If a record holds a picture, drop the picture and return the rest of the record word for word.

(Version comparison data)
⁂

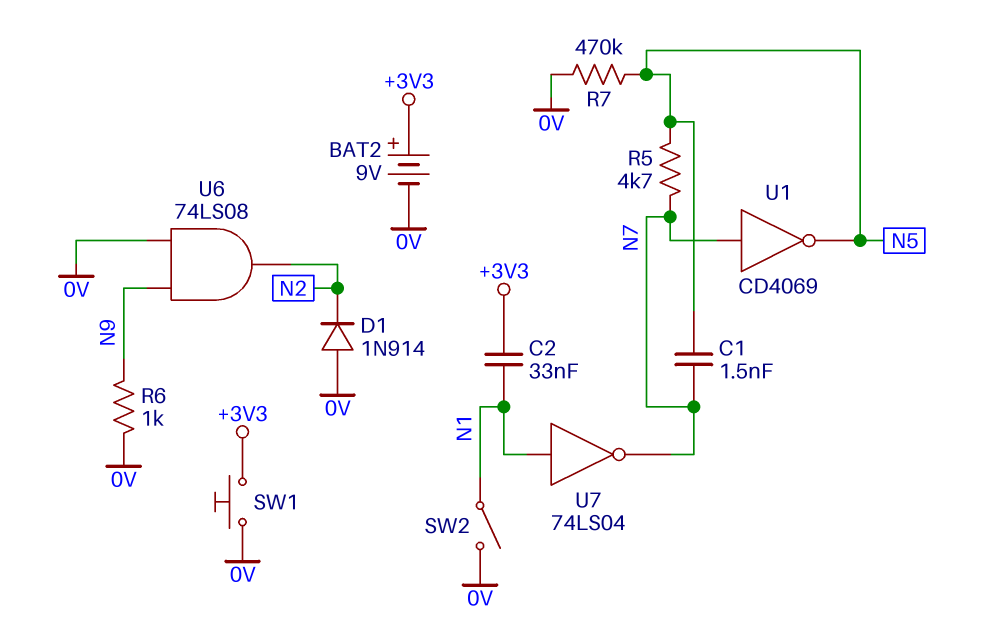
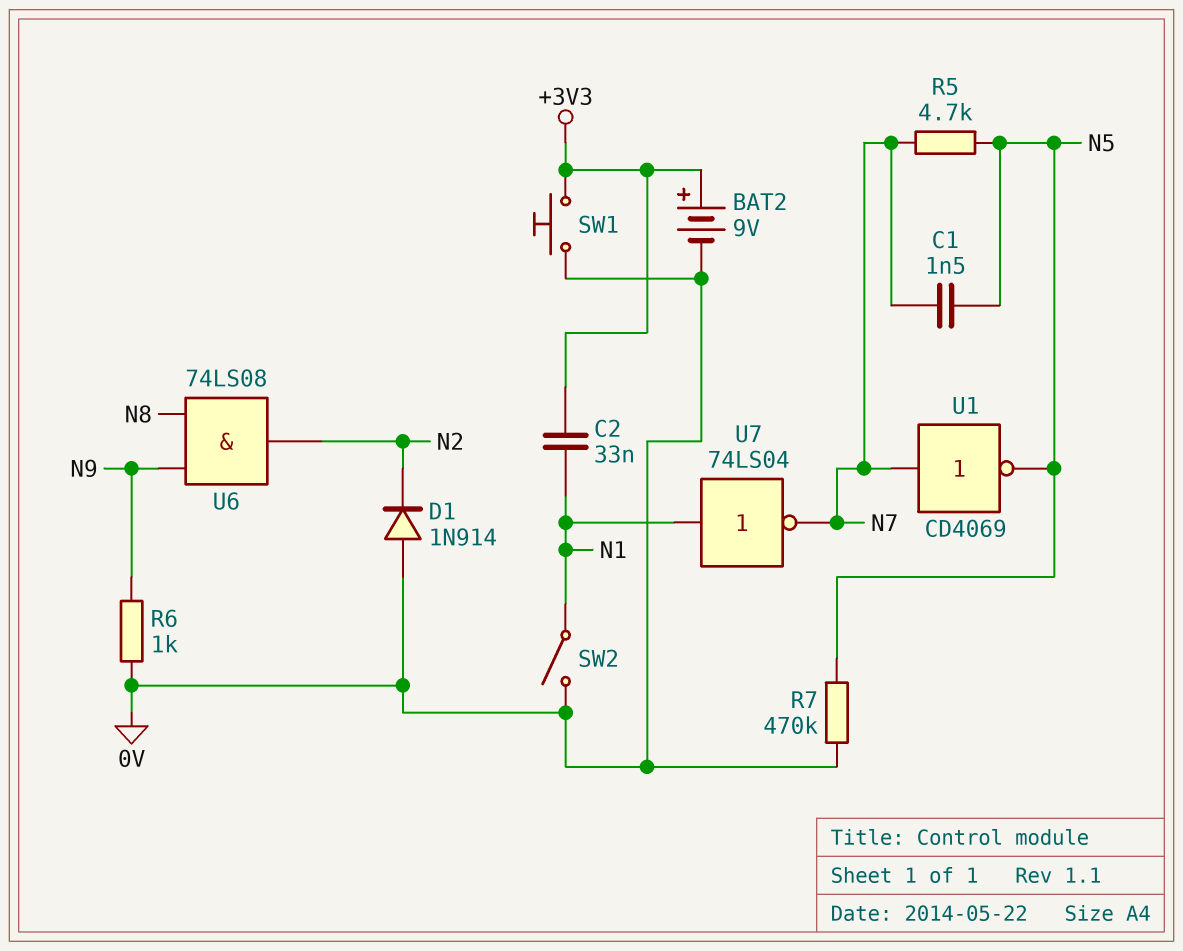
U6: AND 74LS08 (in 0V, in N9, out N2) -> AND 74LS08 (in N8, in N9, out N2)

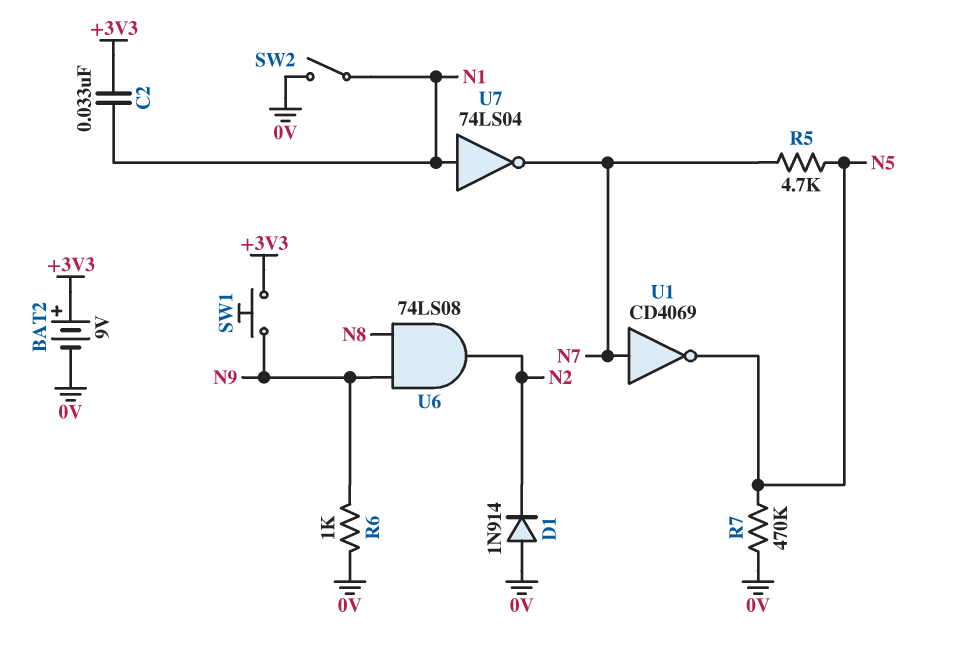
C1: 1.5nF (N5, N7) -> none
SW1: button (+3V3, 0V) -> button (+3V3, N9)

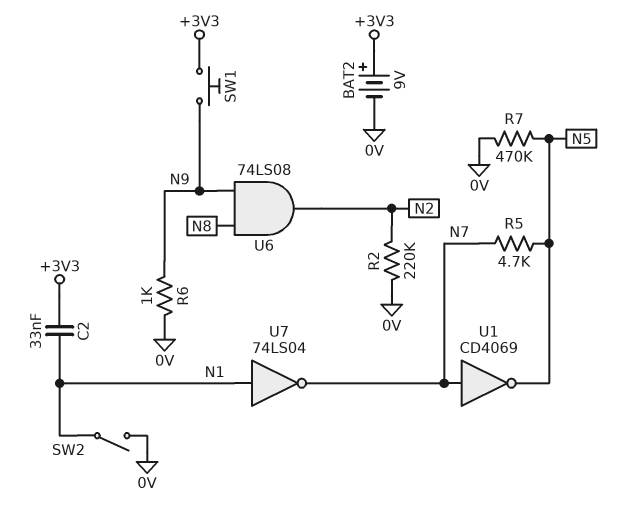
D1: diode 1N914 (A 0V, K N2) -> none
R2: none -> 220k (0V, N2)

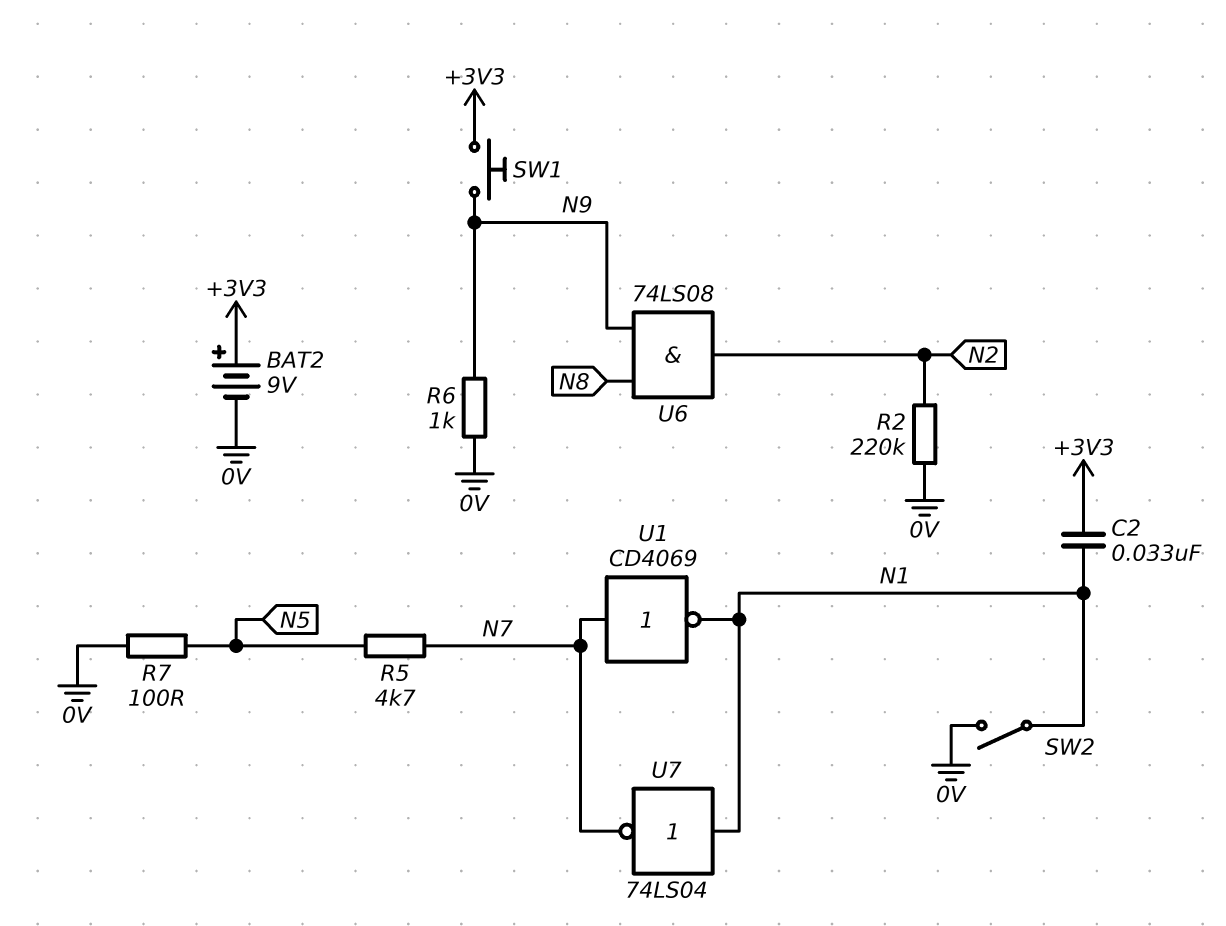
R7: 470k (0V, N5) -> 100 (0V, N5)
U1: NOT CD4069 (in N7, out N5) -> NOT CD4069 (in N7, out N1)

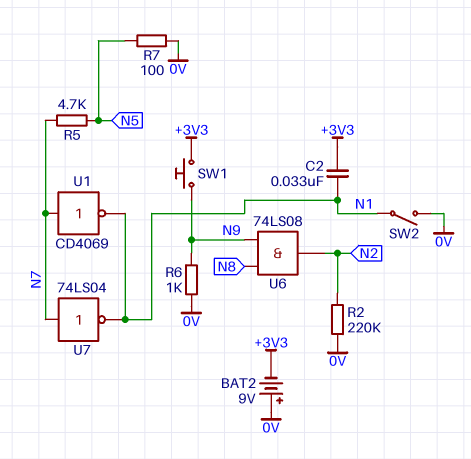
BAT2: 9V (plus +3V3, minus 0V) -> 9V (plus 0V, minus +3V3)
U7: NOT 74LS04 (in N1, out N7) -> NOT 74LS04 (in N7, out N1)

⁂

### ANSWER:
U6: AND 74LS08 (in 0V, in N9, out N2) -> AND 74LS08 (in N8, in N9, out N2)

C1: 1.5nF (N5, N7) -> none
SW1: button (+3V3, 0V) -> button (+3V3, N9)

D1: diode 1N914 (A 0V, K N2) -> none
R2: none -> 220k (0V, N2)

R7: 470k (0V, N5) -> 100 (0V, N5)
U1: NOT CD4069 (in N7, out N5) -> NOT CD4069 (in N7, out N1)

BAT2: 9V (plus +3V3, minus 0V) -> 9V (plus 0V, minus +3V3)
U7: NOT 74LS04 (in N1, out N7) -> NOT 74LS04 (in N7, out N1)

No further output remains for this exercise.